### Task prompt
Output every line below exactly, please, omitting pictures.

### Supplied information
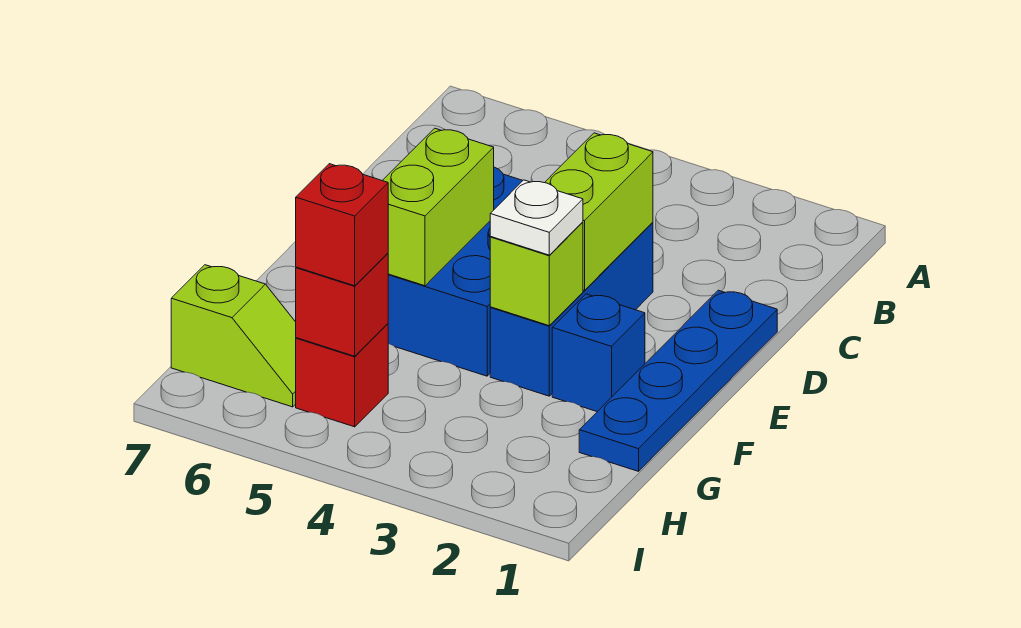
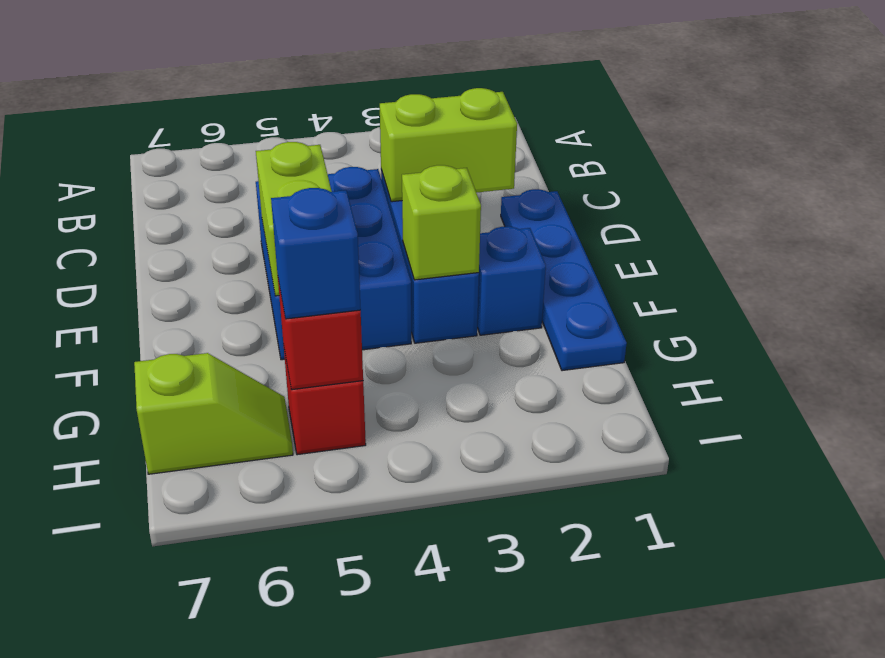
lime brick D3:E3 level 2 -> lime brick D2:D3 level 2
white plate F3 level 3 -> none
red brick H5 level 3 -> blue brick H5 level 3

### Answer to this exercise
lime brick D3:E3 level 2 -> lime brick D2:D3 level 2
white plate F3 level 3 -> none
red brick H5 level 3 -> blue brick H5 level 3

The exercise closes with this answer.